> **Task**
Only the lines from the one containing "(184, 492) = (442, 282): brown" to the end of the records should be given again, word for word and in full.

> **Dataset**
▼

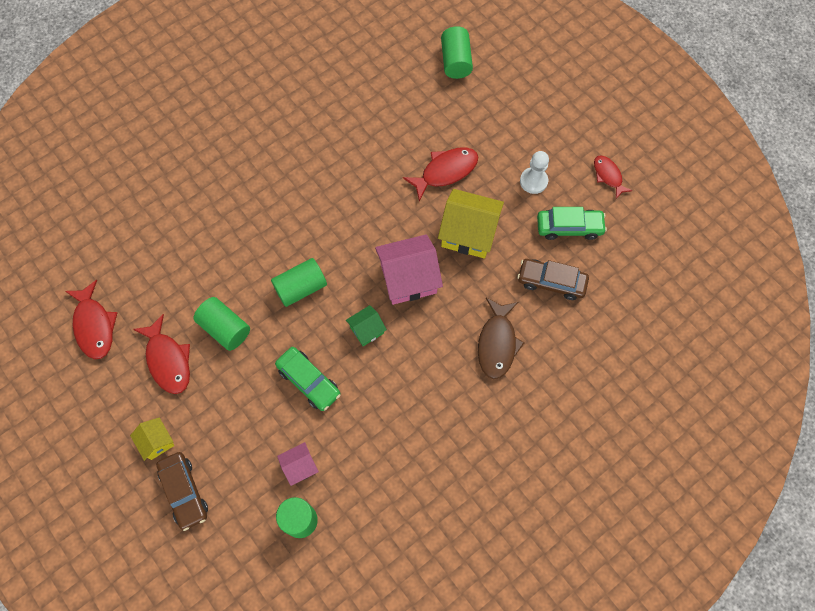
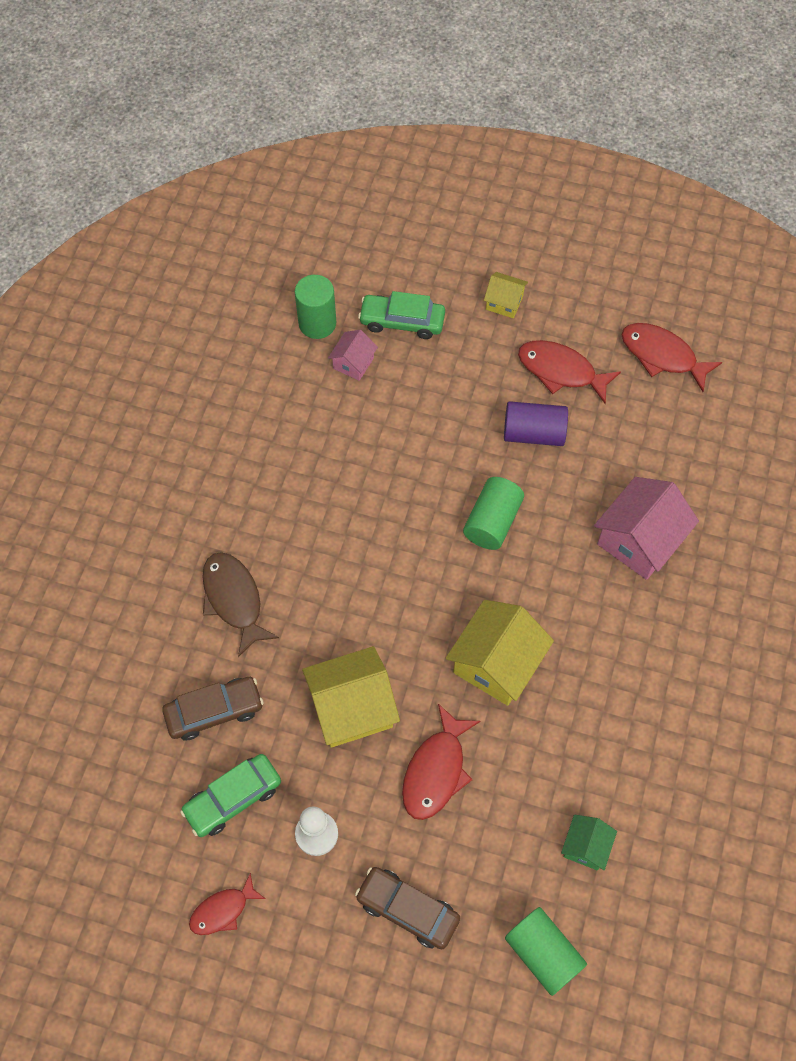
camera: 145 degrees right, 5 degrees down
(184, 492) = (442, 282): brown car -> brown car (407, 909)
(225, 328) = (533, 433): green cylinder -> purple cylinder
(308, 381) = (406, 438): green car -> green car (402, 321)
(366, 330) = (386, 524): green house -> green house (586, 846)
(367, 204) = (496, 663): none -> yellow house
(408, 278) = (383, 607): pink house -> pink house (639, 540)
(608, 176) = (223, 910): red fish -> red fish turned 120 degrees clockwise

▲

> **Task result**
(184, 492) = (442, 282): brown car -> brown car (407, 909)
(225, 328) = (533, 433): green cylinder -> purple cylinder
(308, 381) = (406, 438): green car -> green car (402, 321)
(366, 330) = (386, 524): green house -> green house (586, 846)
(367, 204) = (496, 663): none -> yellow house
(408, 278) = (383, 607): pink house -> pink house (639, 540)
(608, 176) = (223, 910): red fish -> red fish turned 120 degrees clockwise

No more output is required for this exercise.